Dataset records

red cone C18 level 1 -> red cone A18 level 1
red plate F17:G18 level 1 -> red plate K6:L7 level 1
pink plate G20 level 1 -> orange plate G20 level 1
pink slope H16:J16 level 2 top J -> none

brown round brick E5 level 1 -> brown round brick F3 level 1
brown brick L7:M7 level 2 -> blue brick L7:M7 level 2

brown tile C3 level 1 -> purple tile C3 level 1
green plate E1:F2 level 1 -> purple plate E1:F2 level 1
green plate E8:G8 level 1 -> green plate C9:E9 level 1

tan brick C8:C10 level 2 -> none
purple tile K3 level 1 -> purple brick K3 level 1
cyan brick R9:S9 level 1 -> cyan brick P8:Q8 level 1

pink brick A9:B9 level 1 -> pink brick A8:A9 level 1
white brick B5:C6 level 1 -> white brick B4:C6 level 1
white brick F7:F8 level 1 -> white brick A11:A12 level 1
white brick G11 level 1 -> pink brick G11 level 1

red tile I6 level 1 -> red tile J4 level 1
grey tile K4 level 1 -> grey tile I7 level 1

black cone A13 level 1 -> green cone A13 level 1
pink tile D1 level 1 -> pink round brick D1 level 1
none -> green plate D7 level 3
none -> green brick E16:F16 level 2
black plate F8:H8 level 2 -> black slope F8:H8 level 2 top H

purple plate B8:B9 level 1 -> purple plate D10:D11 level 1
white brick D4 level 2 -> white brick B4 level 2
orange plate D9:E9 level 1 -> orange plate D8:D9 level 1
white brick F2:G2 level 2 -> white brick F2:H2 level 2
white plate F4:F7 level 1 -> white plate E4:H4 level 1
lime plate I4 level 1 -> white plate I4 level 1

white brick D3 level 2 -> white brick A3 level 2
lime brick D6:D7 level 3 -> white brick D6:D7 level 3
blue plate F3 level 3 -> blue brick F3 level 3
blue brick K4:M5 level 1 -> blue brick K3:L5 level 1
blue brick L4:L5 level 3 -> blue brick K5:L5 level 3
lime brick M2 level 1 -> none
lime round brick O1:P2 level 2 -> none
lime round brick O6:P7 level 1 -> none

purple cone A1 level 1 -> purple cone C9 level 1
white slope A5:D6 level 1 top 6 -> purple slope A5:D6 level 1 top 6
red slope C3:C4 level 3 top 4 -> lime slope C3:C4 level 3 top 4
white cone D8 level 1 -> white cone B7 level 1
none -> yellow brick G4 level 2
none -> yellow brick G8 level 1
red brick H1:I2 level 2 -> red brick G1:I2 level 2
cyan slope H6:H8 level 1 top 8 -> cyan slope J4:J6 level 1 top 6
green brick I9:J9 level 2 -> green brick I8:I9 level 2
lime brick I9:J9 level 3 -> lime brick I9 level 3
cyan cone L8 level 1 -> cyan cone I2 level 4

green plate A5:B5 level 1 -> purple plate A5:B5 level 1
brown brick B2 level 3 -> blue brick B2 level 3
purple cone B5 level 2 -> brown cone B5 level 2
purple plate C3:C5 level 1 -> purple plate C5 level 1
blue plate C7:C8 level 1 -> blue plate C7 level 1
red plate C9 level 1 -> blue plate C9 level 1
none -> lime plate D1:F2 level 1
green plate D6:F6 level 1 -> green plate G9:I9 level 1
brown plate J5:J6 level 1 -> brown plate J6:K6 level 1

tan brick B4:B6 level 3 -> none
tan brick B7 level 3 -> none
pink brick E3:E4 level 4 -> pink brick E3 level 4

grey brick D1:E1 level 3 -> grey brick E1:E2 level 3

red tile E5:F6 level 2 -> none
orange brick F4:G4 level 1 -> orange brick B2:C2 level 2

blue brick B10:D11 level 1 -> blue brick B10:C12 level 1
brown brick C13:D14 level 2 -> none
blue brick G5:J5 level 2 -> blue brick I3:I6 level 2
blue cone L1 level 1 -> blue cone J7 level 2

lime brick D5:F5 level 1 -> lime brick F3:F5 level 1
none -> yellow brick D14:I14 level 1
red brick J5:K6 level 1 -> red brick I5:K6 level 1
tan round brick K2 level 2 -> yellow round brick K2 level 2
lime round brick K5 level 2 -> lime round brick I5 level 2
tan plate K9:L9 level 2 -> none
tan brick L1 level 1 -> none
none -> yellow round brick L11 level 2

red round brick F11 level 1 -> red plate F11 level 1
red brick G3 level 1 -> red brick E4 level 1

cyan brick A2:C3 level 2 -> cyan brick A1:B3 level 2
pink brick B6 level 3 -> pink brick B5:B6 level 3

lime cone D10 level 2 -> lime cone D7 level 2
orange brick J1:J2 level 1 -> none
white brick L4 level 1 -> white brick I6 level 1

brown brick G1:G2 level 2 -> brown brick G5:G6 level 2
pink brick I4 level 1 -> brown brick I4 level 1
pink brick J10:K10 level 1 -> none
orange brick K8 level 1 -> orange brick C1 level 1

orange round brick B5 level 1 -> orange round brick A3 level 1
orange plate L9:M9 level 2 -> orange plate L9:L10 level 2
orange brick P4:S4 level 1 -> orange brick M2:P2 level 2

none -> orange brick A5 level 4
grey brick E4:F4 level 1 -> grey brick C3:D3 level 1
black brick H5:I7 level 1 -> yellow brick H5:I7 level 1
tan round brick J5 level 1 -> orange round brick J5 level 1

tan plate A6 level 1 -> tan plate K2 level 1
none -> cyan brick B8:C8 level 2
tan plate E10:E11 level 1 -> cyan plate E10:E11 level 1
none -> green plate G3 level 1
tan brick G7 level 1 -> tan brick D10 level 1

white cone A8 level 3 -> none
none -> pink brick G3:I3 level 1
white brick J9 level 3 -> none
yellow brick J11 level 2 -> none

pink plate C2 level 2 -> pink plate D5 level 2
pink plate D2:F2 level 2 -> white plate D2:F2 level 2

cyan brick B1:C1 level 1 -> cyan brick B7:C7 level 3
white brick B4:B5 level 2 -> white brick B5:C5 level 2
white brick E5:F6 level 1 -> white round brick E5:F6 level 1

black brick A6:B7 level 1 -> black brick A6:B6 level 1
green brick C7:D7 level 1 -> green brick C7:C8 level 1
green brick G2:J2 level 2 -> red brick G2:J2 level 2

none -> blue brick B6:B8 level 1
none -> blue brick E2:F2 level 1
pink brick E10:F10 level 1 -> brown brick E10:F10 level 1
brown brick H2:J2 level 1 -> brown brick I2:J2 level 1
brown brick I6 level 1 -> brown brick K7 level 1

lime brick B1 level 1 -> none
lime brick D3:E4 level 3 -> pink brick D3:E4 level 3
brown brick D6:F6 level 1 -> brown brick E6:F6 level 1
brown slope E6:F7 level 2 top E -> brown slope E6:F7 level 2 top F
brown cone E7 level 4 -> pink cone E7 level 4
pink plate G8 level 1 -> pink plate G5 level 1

- WHAT YOU HAVE TO DO:
Write out again, exactly, the lines from the start of the entries up to and including the one with "white brick B5:C6". Nothing else belongs in the reply.

- EXERCISE OUTPUT:
red cone C18 level 1 -> red cone A18 level 1
red plate F17:G18 level 1 -> red plate K6:L7 level 1
pink plate G20 level 1 -> orange plate G20 level 1
pink slope H16:J16 level 2 top J -> none

brown round brick E5 level 1 -> brown round brick F3 level 1
brown brick L7:M7 level 2 -> blue brick L7:M7 level 2

brown tile C3 level 1 -> purple tile C3 level 1
green plate E1:F2 level 1 -> purple plate E1:F2 level 1
green plate E8:G8 level 1 -> green plate C9:E9 level 1

tan brick C8:C10 level 2 -> none
purple tile K3 level 1 -> purple brick K3 level 1
cyan brick R9:S9 level 1 -> cyan brick P8:Q8 level 1

pink brick A9:B9 level 1 -> pink brick A8:A9 level 1
white brick B5:C6 level 1 -> white brick B4:C6 level 1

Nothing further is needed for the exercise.